Across all of the records below, determine the number of lines containing the string "none"; reply with that number only.

INFORMATION SUPPLIED –
================

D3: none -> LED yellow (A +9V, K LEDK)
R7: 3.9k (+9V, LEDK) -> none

================

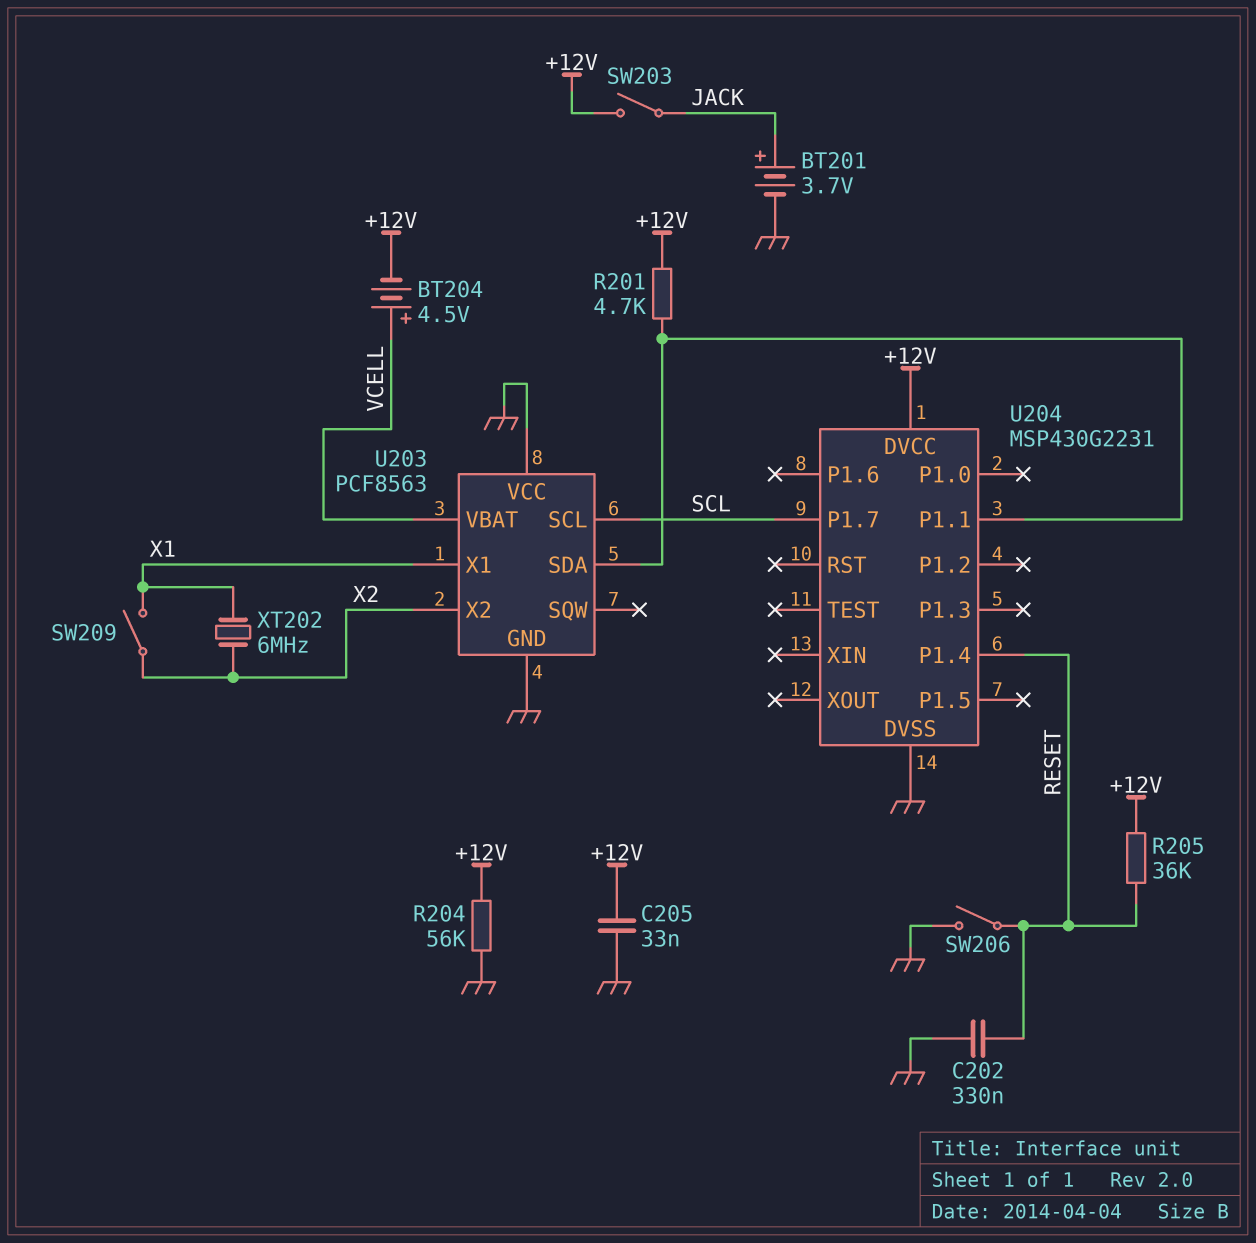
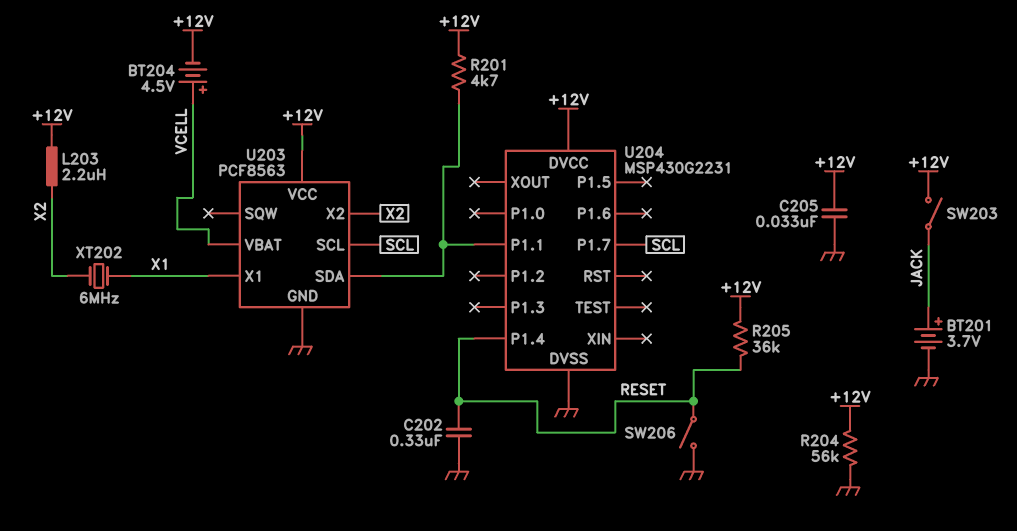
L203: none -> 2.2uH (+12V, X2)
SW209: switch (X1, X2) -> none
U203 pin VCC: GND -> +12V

================

OUTPUT OF THE EXERCISE – 4